**ABOUT THIS EXERCISE**.
Would you return the lines between the one holding "DARK BROWN BALL 414,163" and the one holding "GREY DESK LAMP", inclusive, and only those, exactly as they stand in the listing below?

**INPUT RECORDS**.
=-=-=

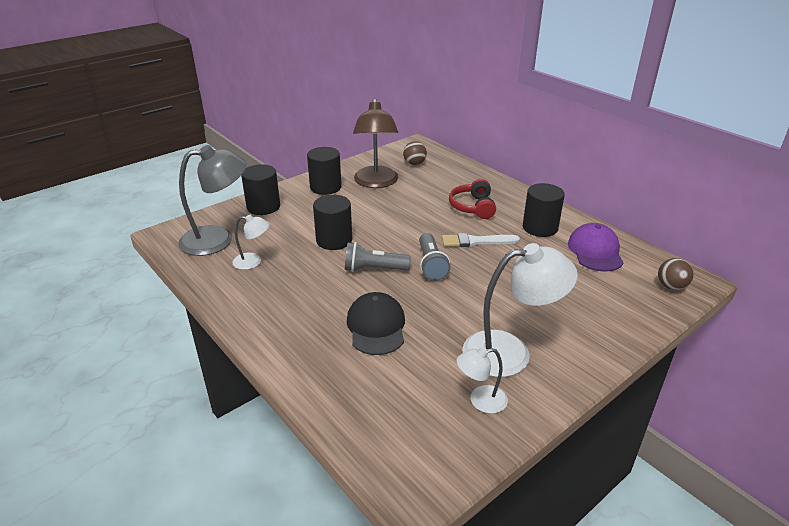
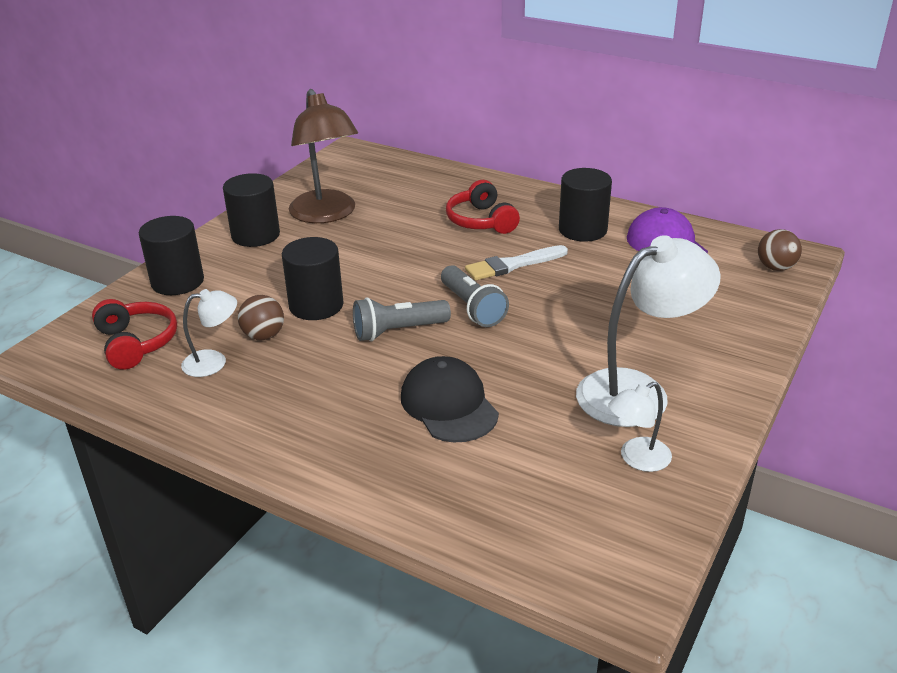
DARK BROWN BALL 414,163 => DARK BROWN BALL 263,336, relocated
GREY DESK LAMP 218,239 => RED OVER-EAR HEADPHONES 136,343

=-=-=

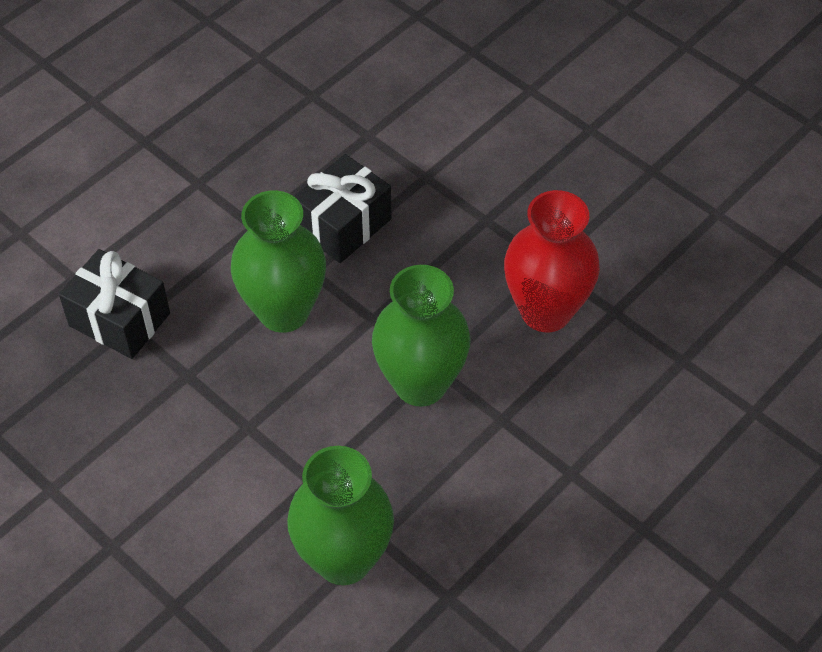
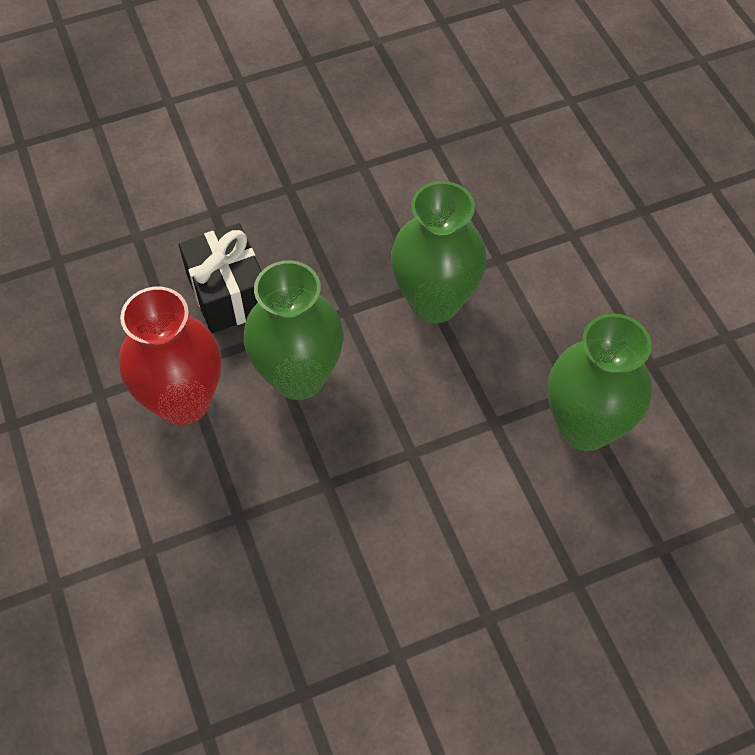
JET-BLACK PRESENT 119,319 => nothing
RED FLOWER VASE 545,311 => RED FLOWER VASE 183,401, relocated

=-=-=

**YOUR RESPONSE**.
DARK BROWN BALL 414,163 => DARK BROWN BALL 263,336, relocated
GREY DESK LAMP 218,239 => RED OVER-EAR HEADPHONES 136,343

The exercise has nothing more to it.